→ GIVEN MATERIAL

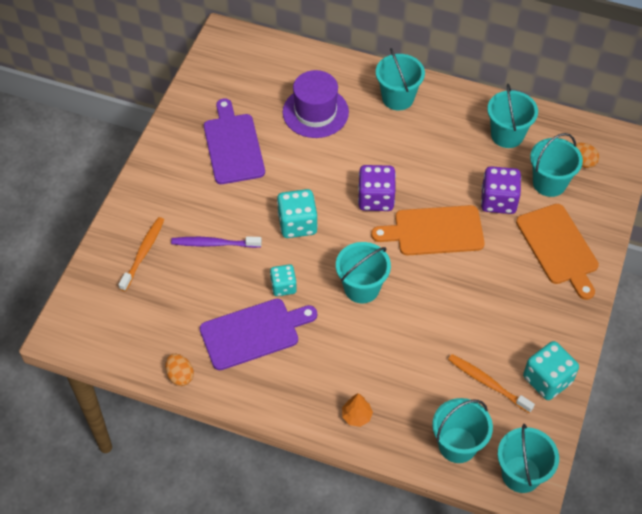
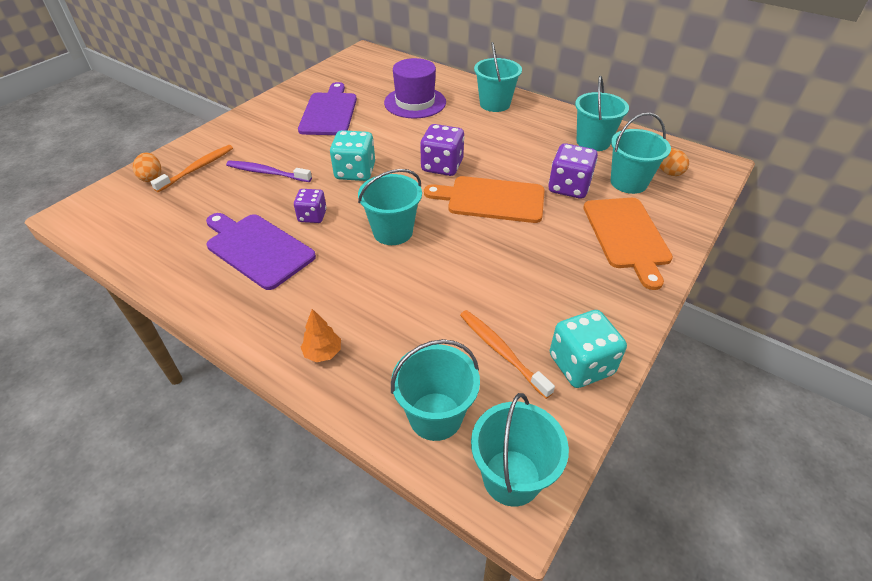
camera: 15 degrees right, 10 degrees down
orange egg [165,354,194,386] -> orange egg moved to [133,152,161,182]
purple cutting board [200,299,317,370] -> purple cutting board turned 135 degrees counterclockwise [206,213,316,290]
turquoise dice [270,264,297,296] -> purple dice [294,189,327,223]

→ WHAT TO DO
Would it be possible to reproduce the material word for word, images omitted?

→ EXERCISE OUTPUT
camera: 15 degrees right, 10 degrees down
orange egg [165,354,194,386] -> orange egg moved to [133,152,161,182]
purple cutting board [200,299,317,370] -> purple cutting board turned 135 degrees counterclockwise [206,213,316,290]
turquoise dice [270,264,297,296] -> purple dice [294,189,327,223]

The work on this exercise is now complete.